[Stored dataset items]
Segment Open
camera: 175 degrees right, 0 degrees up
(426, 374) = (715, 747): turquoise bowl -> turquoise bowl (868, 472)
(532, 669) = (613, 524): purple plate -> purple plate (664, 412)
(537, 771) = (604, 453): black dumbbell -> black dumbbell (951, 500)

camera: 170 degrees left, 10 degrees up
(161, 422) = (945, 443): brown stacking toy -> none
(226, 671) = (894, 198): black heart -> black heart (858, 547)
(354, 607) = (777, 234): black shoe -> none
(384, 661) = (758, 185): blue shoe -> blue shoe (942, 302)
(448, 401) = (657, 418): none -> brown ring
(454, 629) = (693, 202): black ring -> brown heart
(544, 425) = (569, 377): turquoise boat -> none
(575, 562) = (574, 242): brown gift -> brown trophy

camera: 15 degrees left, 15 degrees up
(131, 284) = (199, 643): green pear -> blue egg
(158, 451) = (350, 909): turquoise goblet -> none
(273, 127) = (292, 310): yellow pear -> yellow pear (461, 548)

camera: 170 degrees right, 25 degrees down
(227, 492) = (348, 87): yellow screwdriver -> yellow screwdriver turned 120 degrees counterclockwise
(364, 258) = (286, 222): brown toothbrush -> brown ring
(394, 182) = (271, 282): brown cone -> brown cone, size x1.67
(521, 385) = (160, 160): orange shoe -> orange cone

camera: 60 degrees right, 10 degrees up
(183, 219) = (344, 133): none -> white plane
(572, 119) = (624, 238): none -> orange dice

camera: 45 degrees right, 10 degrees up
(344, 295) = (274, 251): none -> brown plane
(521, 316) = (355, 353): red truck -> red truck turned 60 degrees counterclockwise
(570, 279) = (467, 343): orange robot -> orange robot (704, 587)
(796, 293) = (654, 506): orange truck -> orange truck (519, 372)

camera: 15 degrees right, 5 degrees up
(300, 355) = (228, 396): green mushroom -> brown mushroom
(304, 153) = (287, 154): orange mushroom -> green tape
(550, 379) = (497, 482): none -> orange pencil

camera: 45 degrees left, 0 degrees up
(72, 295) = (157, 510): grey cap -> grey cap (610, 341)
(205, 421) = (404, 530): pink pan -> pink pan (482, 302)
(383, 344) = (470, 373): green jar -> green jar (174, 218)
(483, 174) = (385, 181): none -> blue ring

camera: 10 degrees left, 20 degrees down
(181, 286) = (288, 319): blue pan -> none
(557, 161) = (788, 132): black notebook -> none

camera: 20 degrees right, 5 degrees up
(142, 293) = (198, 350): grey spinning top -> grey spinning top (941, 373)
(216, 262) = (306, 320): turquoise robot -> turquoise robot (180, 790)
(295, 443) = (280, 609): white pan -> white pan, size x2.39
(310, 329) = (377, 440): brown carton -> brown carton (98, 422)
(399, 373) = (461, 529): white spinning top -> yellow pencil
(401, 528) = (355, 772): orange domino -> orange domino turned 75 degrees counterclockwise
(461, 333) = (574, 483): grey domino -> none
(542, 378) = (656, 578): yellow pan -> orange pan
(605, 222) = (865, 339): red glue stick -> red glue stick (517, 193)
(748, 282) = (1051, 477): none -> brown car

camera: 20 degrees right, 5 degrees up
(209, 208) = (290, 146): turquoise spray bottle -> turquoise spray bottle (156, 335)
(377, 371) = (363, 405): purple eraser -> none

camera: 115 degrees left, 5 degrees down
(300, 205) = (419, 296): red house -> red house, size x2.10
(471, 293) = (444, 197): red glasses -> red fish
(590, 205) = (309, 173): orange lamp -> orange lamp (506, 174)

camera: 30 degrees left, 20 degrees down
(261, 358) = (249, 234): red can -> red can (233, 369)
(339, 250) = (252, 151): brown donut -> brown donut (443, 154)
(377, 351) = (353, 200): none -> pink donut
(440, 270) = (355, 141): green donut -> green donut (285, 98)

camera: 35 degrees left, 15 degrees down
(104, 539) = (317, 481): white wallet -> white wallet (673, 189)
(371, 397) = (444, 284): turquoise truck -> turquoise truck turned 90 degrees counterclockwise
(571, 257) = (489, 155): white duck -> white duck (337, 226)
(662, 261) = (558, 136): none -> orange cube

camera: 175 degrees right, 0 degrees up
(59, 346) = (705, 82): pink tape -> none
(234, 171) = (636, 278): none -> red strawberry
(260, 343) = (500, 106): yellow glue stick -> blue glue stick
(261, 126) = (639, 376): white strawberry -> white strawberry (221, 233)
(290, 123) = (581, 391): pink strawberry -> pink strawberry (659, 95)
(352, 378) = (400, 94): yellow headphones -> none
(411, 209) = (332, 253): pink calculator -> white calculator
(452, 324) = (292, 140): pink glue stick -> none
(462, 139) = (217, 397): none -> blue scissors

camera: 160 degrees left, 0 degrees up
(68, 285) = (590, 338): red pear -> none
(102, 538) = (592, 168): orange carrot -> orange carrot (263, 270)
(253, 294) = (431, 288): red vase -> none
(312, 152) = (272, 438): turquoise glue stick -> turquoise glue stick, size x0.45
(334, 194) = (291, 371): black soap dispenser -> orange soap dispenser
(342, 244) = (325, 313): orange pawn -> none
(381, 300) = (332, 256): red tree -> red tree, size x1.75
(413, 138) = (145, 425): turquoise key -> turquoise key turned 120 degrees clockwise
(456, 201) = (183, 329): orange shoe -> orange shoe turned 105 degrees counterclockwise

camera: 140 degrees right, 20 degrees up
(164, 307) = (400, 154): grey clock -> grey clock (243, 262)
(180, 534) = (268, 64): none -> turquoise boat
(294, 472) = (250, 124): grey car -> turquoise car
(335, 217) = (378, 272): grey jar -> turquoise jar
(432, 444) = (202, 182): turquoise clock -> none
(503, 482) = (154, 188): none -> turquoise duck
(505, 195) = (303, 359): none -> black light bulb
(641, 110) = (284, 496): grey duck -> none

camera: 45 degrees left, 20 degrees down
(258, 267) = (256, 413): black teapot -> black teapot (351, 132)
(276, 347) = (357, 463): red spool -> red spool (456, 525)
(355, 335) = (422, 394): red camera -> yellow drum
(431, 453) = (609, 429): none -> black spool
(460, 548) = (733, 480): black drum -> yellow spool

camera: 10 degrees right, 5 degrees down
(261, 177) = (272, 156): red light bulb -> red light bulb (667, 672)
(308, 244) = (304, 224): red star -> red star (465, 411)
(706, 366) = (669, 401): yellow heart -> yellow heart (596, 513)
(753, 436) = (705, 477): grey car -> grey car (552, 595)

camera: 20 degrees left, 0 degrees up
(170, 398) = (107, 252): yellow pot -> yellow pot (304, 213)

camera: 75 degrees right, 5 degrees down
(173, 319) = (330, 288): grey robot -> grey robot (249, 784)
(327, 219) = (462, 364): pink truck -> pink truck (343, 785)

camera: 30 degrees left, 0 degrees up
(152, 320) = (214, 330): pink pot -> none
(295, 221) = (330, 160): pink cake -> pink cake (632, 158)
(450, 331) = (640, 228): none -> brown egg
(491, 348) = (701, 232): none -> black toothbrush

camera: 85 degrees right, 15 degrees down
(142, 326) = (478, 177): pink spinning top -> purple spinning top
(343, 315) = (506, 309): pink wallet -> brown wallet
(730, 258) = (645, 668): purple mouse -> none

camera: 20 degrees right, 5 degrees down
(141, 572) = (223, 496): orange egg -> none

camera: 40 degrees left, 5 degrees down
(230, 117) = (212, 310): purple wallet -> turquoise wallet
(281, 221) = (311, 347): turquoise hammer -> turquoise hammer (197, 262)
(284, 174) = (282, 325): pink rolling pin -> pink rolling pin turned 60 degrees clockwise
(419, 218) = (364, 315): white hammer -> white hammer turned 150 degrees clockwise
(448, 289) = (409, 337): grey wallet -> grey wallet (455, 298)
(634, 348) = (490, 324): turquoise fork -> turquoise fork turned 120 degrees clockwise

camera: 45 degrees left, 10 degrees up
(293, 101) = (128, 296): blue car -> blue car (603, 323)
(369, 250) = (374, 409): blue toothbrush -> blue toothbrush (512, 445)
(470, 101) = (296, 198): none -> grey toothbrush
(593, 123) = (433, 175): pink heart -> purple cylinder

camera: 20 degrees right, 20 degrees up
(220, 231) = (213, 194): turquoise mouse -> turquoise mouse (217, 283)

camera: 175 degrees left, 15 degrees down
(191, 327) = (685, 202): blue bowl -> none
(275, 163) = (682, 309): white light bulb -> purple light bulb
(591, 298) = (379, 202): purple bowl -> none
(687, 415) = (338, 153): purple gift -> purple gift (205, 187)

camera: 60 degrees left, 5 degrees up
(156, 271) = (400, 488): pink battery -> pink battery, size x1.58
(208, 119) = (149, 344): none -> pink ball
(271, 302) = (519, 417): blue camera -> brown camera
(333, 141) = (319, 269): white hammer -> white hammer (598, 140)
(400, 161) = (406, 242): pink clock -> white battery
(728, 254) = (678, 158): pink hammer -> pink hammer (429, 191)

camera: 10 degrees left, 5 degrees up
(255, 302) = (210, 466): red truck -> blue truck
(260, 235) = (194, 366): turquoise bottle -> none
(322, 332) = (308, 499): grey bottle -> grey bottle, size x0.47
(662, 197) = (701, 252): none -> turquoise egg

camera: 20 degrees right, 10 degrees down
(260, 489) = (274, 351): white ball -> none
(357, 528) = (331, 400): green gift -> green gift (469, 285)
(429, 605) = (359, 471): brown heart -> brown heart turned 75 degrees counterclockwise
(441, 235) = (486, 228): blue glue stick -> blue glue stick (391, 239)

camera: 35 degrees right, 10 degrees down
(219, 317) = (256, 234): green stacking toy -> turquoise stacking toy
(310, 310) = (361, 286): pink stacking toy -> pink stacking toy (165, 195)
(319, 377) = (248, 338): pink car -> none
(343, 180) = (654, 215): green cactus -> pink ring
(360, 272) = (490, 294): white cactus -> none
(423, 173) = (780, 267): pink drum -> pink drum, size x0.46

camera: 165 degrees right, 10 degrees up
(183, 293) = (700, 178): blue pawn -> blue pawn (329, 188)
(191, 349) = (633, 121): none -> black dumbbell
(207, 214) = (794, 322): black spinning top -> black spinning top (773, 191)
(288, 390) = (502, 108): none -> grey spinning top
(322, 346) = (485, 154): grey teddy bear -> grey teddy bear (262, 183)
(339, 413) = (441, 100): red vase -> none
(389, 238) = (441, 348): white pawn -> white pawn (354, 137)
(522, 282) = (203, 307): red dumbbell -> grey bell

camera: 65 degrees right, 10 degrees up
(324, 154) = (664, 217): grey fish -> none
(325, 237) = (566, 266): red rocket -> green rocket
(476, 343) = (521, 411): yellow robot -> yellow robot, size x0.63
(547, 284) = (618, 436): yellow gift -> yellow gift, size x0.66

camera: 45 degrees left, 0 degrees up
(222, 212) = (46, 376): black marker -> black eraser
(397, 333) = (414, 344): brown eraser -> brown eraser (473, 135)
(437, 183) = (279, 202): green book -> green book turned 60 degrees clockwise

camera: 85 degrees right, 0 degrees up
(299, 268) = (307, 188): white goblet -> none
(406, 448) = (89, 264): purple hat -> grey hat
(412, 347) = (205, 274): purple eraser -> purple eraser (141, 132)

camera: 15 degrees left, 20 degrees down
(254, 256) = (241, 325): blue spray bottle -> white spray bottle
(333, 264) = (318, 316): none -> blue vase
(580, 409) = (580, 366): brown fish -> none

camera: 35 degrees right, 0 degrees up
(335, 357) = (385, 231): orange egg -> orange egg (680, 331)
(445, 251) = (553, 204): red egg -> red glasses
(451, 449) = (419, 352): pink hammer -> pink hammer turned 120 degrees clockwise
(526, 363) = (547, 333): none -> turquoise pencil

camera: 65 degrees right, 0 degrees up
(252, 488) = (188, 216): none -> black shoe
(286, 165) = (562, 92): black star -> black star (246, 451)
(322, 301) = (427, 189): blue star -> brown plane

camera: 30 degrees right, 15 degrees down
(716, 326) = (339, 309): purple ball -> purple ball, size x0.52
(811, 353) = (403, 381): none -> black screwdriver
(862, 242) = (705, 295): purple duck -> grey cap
Segment Closed
* Work to complete *
Starting with the first line of the entries, transcribe every line up to and including the one with "(383, 344) = (470, 373): green".

* Problem solution *
camera: 175 degrees right, 0 degrees up
(426, 374) = (715, 747): turquoise bowl -> turquoise bowl (868, 472)
(532, 669) = (613, 524): purple plate -> purple plate (664, 412)
(537, 771) = (604, 453): black dumbbell -> black dumbbell (951, 500)

camera: 170 degrees left, 10 degrees up
(161, 422) = (945, 443): brown stacking toy -> none
(226, 671) = (894, 198): black heart -> black heart (858, 547)
(354, 607) = (777, 234): black shoe -> none
(384, 661) = (758, 185): blue shoe -> blue shoe (942, 302)
(448, 401) = (657, 418): none -> brown ring
(454, 629) = (693, 202): black ring -> brown heart
(544, 425) = (569, 377): turquoise boat -> none
(575, 562) = (574, 242): brown gift -> brown trophy

camera: 15 degrees left, 15 degrees up
(131, 284) = (199, 643): green pear -> blue egg
(158, 451) = (350, 909): turquoise goblet -> none
(273, 127) = (292, 310): yellow pear -> yellow pear (461, 548)

camera: 170 degrees right, 25 degrees down
(227, 492) = (348, 87): yellow screwdriver -> yellow screwdriver turned 120 degrees counterclockwise
(364, 258) = (286, 222): brown toothbrush -> brown ring
(394, 182) = (271, 282): brown cone -> brown cone, size x1.67
(521, 385) = (160, 160): orange shoe -> orange cone

camera: 60 degrees right, 10 degrees up
(183, 219) = (344, 133): none -> white plane
(572, 119) = (624, 238): none -> orange dice

camera: 45 degrees right, 10 degrees up
(344, 295) = (274, 251): none -> brown plane
(521, 316) = (355, 353): red truck -> red truck turned 60 degrees counterclockwise
(570, 279) = (467, 343): orange robot -> orange robot (704, 587)
(796, 293) = (654, 506): orange truck -> orange truck (519, 372)

camera: 15 degrees right, 5 degrees up
(300, 355) = (228, 396): green mushroom -> brown mushroom
(304, 153) = (287, 154): orange mushroom -> green tape
(550, 379) = (497, 482): none -> orange pencil

camera: 45 degrees left, 0 degrees up
(72, 295) = (157, 510): grey cap -> grey cap (610, 341)
(205, 421) = (404, 530): pink pan -> pink pan (482, 302)
(383, 344) = (470, 373): green jar -> green jar (174, 218)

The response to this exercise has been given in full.